───── The data

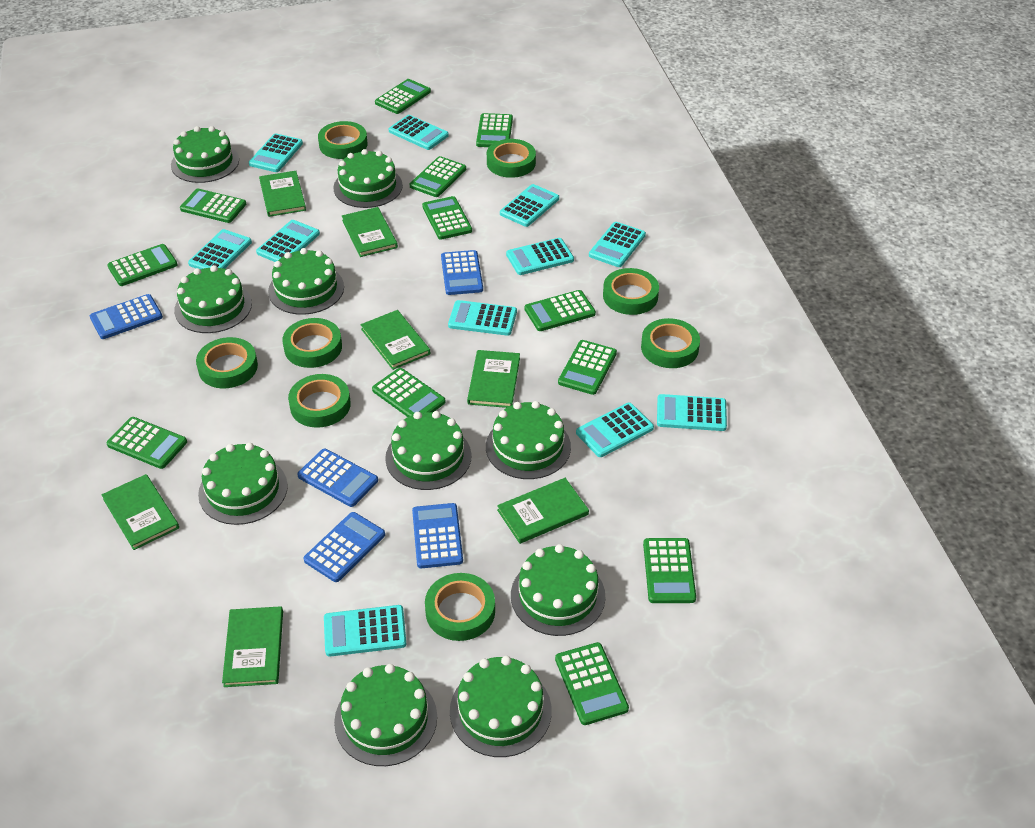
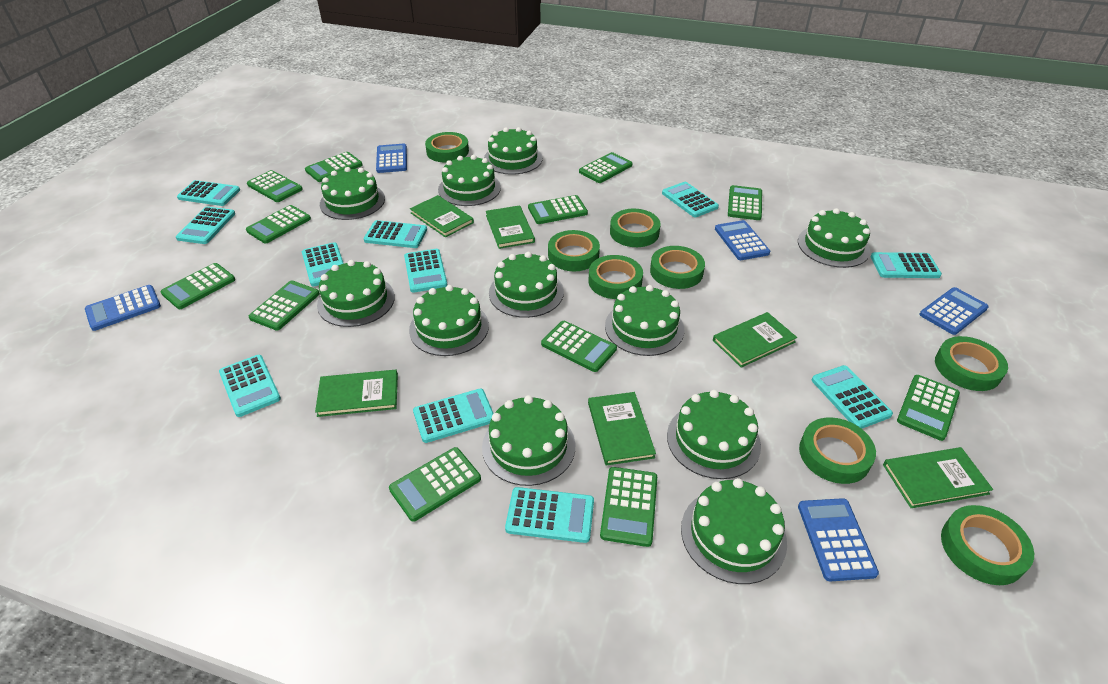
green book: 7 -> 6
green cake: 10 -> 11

──────────
───── The data

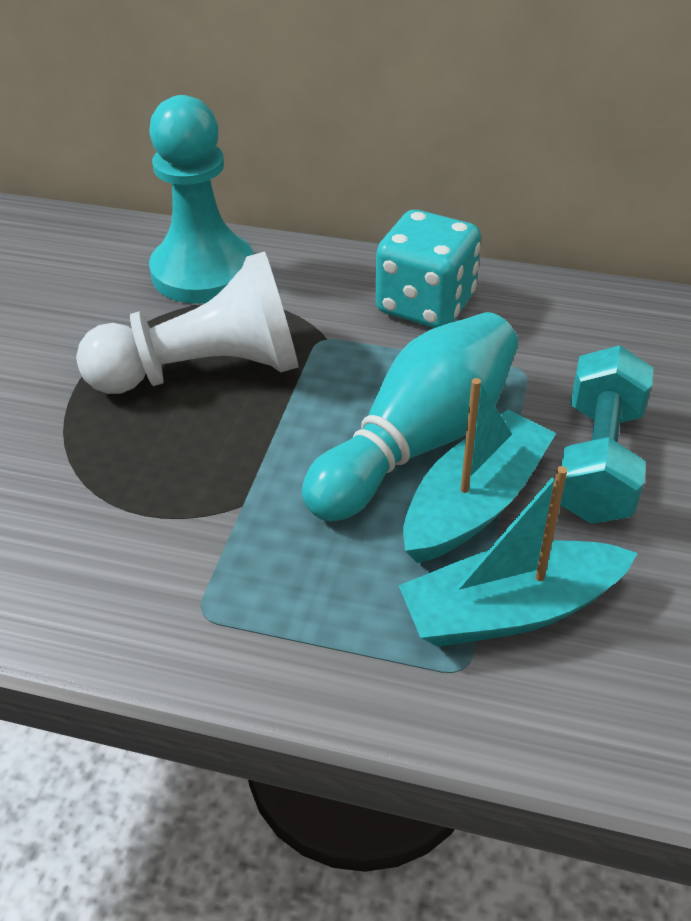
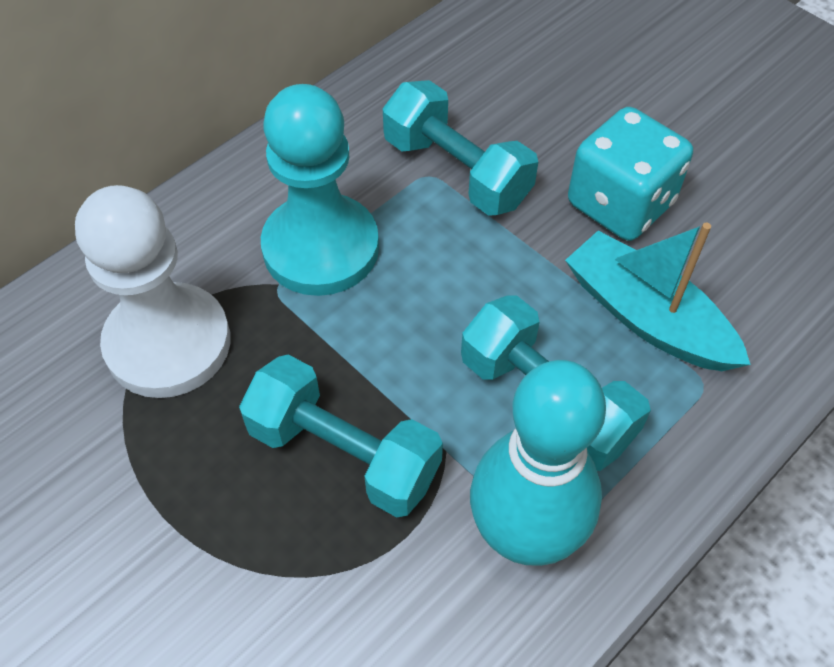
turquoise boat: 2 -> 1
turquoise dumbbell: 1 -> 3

──────────
───── The data

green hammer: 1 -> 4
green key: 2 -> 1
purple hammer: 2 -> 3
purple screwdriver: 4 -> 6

──────────

# Task:
Report the count of lines in the entries that contain "turquoise". Nothing else should be given.

# Output:
2